■ RECORDS FOR THIS EXERCISE
= Beginning of Section =
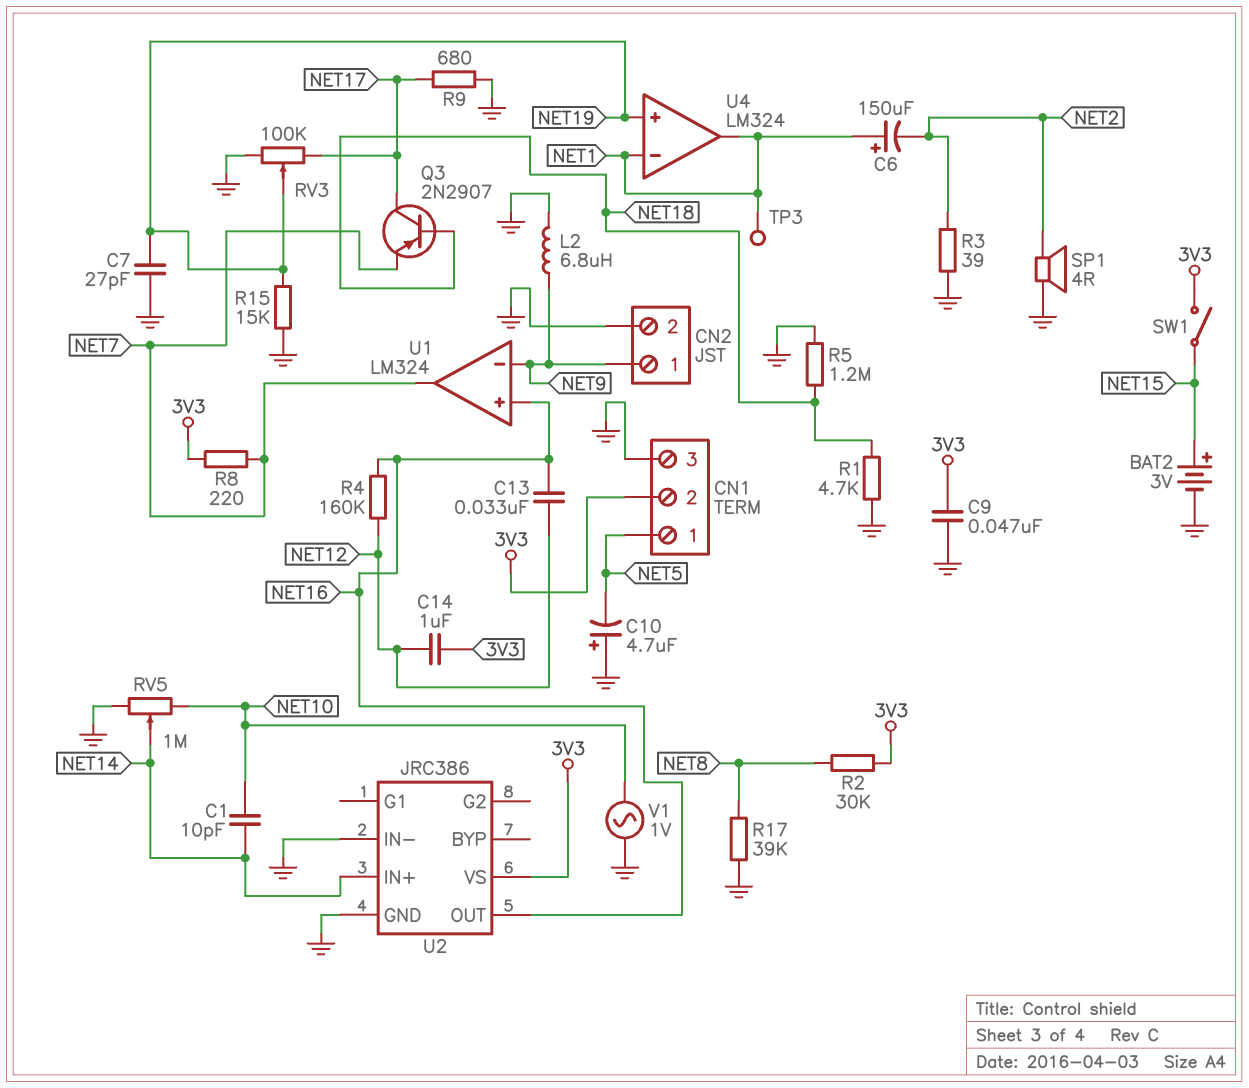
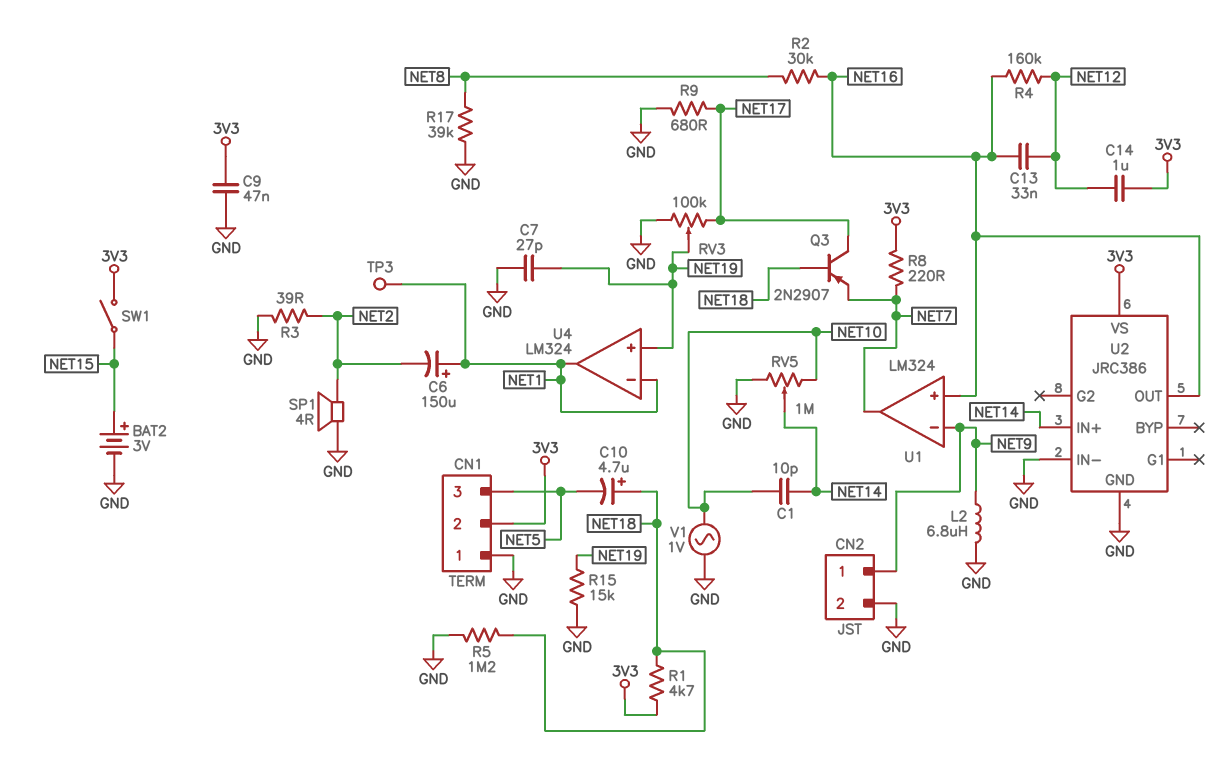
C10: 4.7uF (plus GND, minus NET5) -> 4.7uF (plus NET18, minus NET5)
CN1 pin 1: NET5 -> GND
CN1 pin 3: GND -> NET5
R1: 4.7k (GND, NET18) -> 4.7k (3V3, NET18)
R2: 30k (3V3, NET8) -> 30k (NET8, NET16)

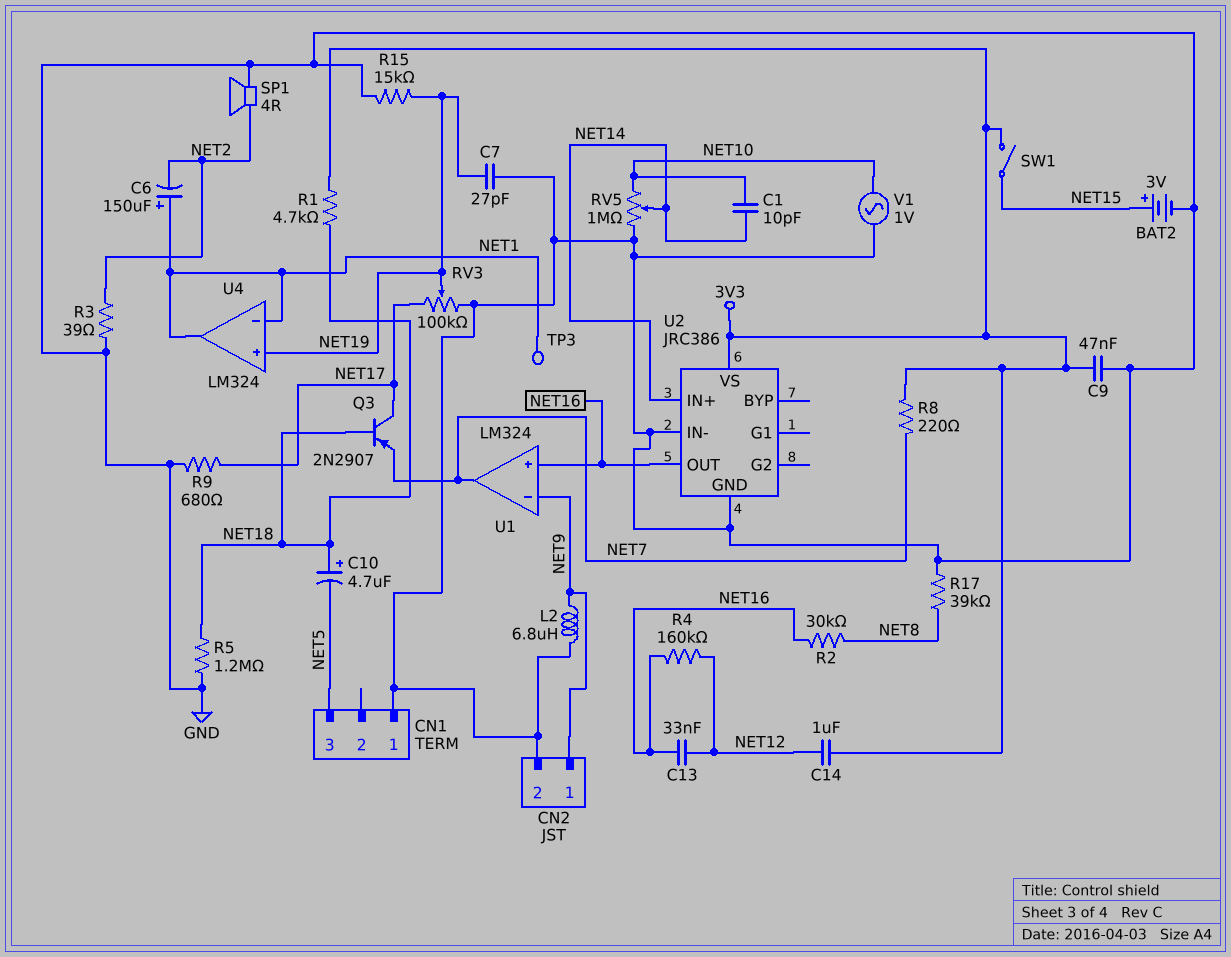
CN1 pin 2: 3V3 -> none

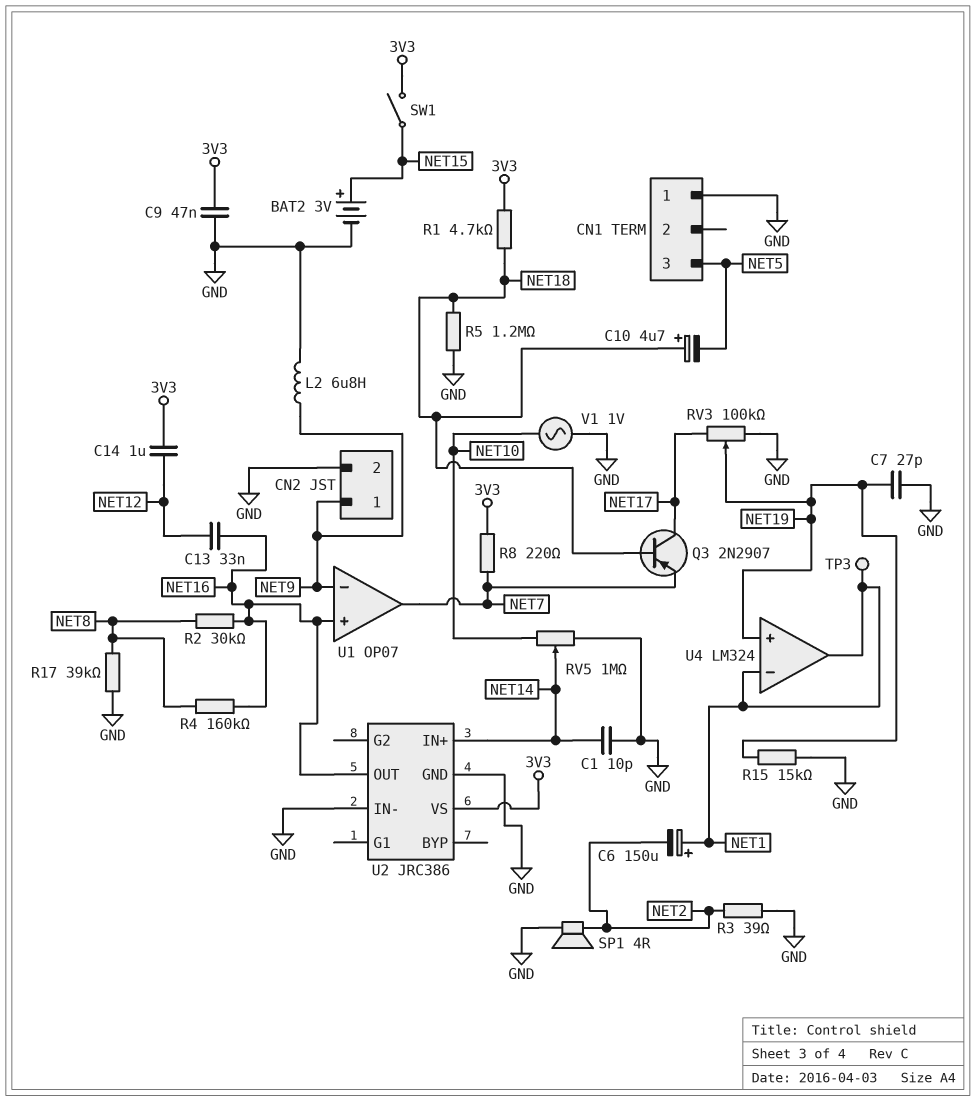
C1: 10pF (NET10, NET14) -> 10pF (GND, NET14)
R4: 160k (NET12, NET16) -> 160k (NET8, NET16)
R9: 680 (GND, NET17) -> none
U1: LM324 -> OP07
= End of Section =
■ WHAT YOU WILL DO
In the copy, keep every line of the data above exactly and drop each picture.

■ FINAL ANSWER
C10: 4.7uF (plus GND, minus NET5) -> 4.7uF (plus NET18, minus NET5)
CN1 pin 1: NET5 -> GND
CN1 pin 3: GND -> NET5
R1: 4.7k (GND, NET18) -> 4.7k (3V3, NET18)
R2: 30k (3V3, NET8) -> 30k (NET8, NET16)

CN1 pin 2: 3V3 -> none

C1: 10pF (NET10, NET14) -> 10pF (GND, NET14)
R4: 160k (NET12, NET16) -> 160k (NET8, NET16)
R9: 680 (GND, NET17) -> none
U1: LM324 -> OP07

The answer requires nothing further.